WHAT TO WORK ON -
Report every line of the records that contains the word "yellow".

⁂

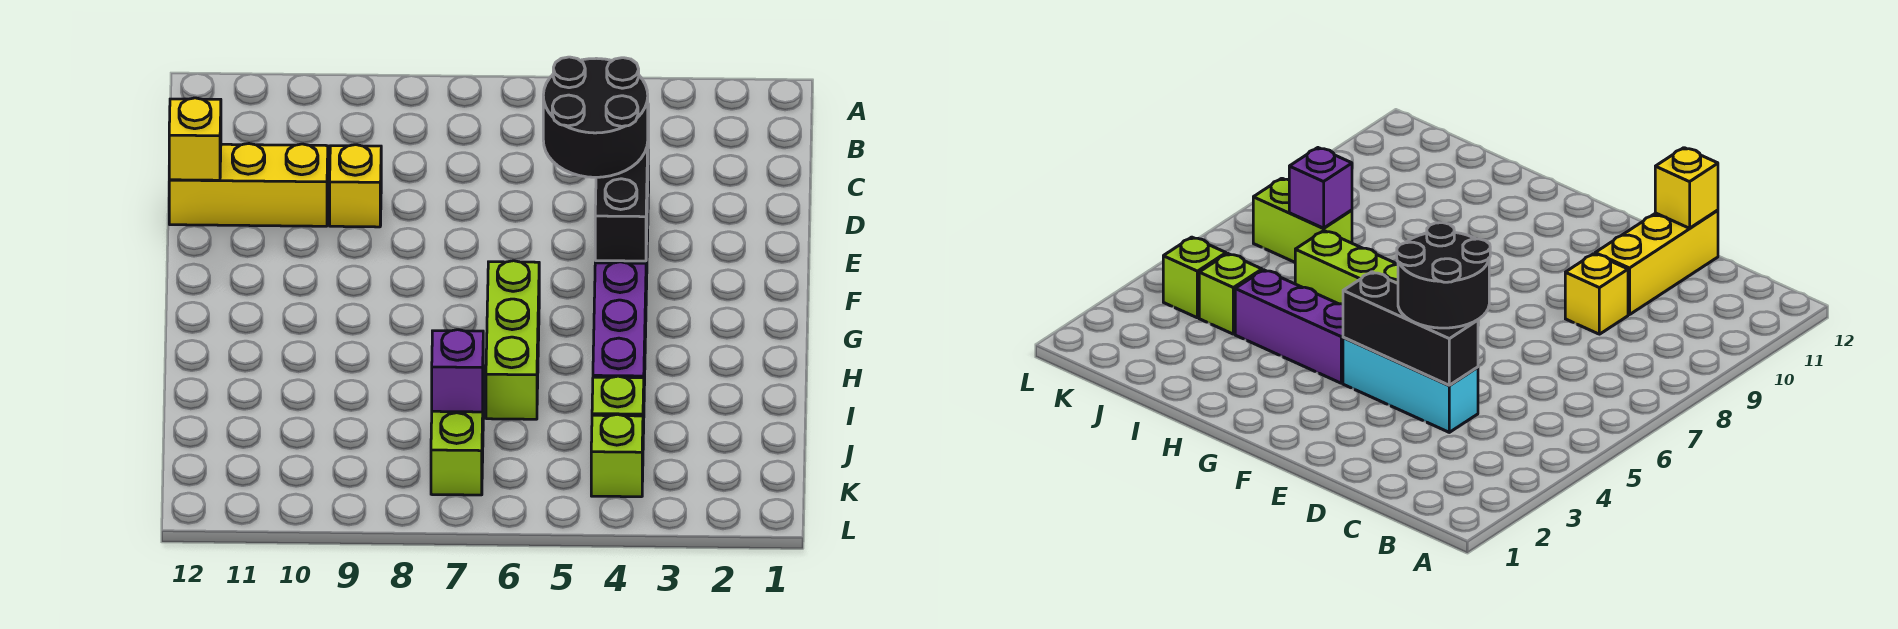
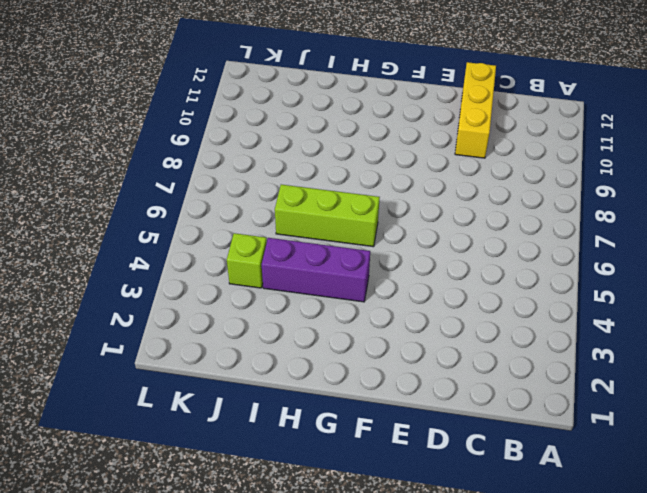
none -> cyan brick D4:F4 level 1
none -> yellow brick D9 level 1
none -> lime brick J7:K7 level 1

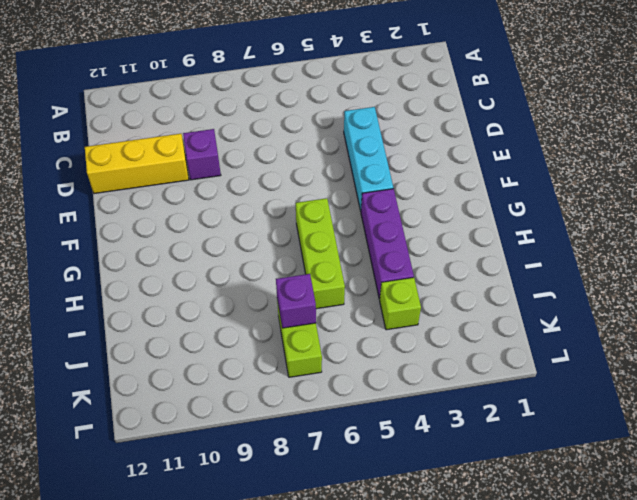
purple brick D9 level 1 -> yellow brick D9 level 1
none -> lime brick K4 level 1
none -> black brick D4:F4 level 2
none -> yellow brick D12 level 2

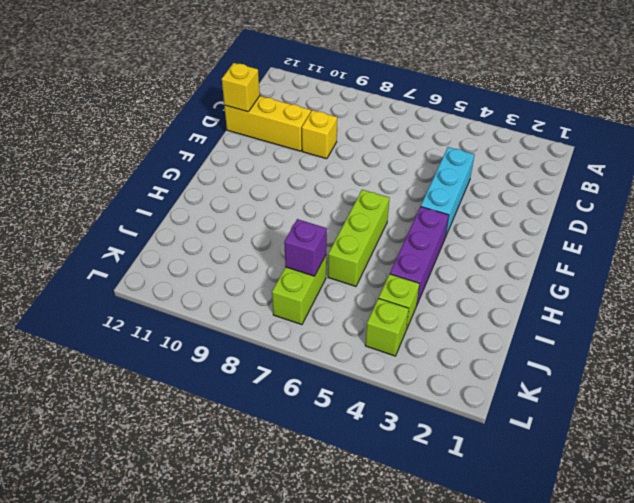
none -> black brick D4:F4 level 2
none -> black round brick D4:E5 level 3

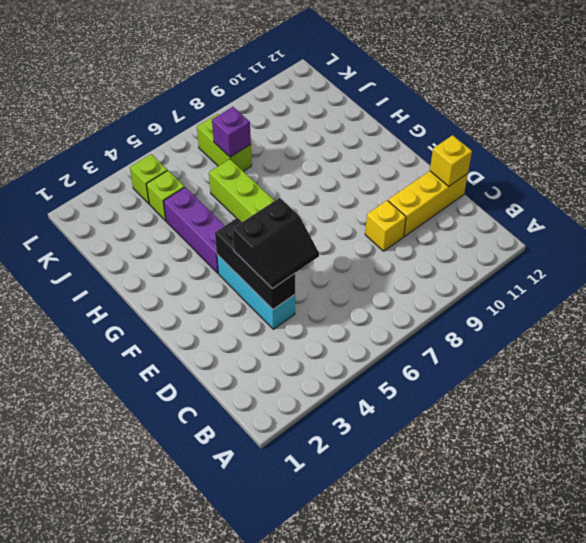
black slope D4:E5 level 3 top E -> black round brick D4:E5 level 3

⁂

FINISHED EXERCISE -
none -> yellow brick D9 level 1
purple brick D9 level 1 -> yellow brick D9 level 1
none -> yellow brick D12 level 2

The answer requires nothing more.